#### What is required
In the answer, each line must appear exactly as in the records, and no picture may appear.

#### Source information
..........

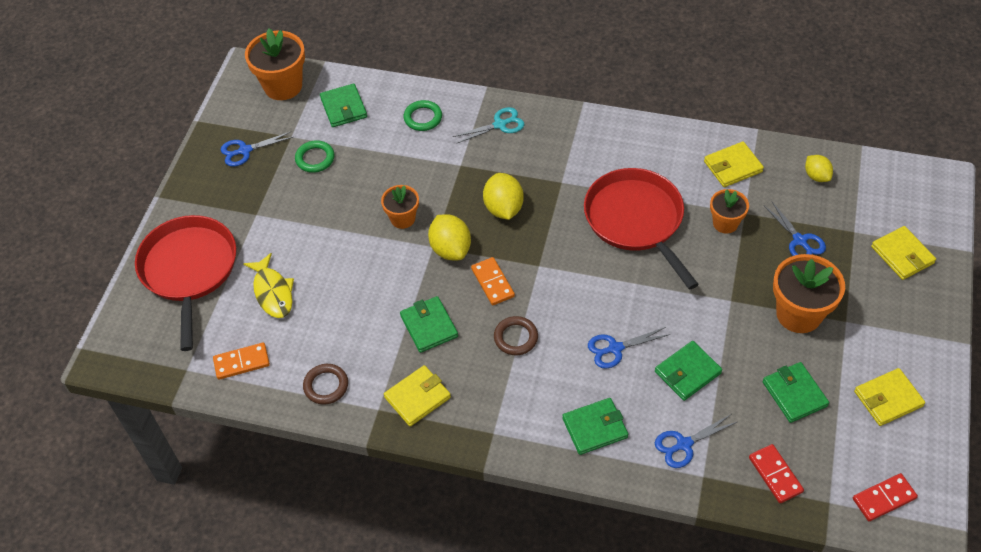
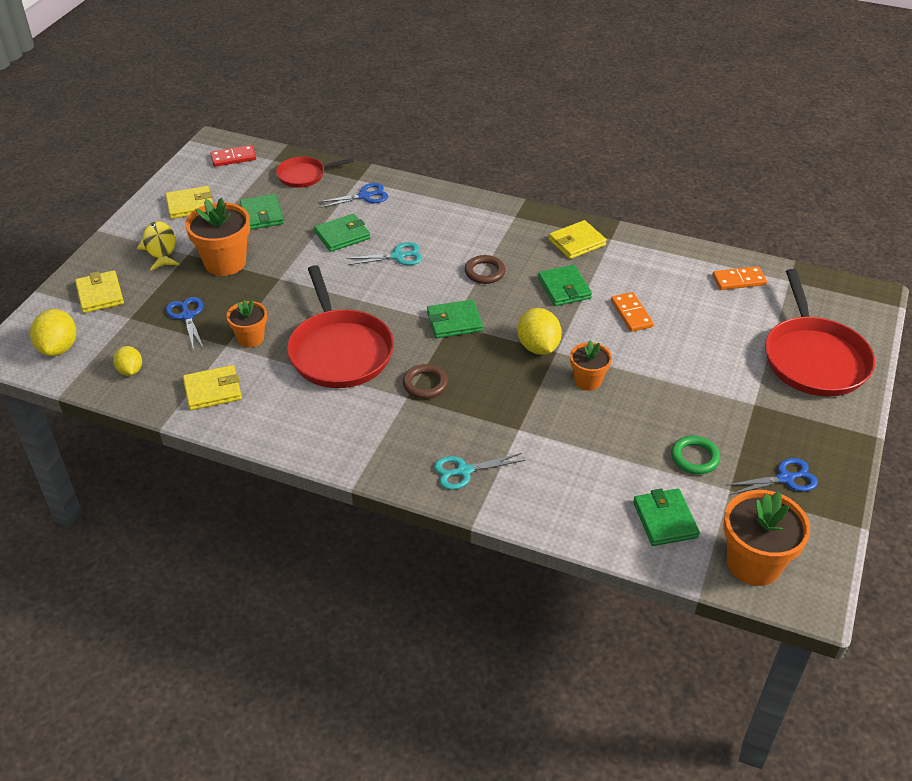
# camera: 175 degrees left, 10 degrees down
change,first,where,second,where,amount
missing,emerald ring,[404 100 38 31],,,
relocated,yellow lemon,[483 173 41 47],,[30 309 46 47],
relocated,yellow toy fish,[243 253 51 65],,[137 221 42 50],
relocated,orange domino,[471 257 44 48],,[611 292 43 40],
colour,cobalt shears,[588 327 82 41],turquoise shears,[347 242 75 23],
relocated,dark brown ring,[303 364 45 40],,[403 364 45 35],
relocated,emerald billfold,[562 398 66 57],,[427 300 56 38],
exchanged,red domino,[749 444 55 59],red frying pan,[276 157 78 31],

..........

#### Solution for this exercise
# camera: 175 degrees left, 10 degrees down
change,first,where,second,where,amount
missing,emerald ring,[404 100 38 31],,,
relocated,yellow lemon,[483 173 41 47],,[30 309 46 47],
relocated,yellow toy fish,[243 253 51 65],,[137 221 42 50],
relocated,orange domino,[471 257 44 48],,[611 292 43 40],
colour,cobalt shears,[588 327 82 41],turquoise shears,[347 242 75 23],
relocated,dark brown ring,[303 364 45 40],,[403 364 45 35],
relocated,emerald billfold,[562 398 66 57],,[427 300 56 38],
exchanged,red domino,[749 444 55 59],red frying pan,[276 157 78 31],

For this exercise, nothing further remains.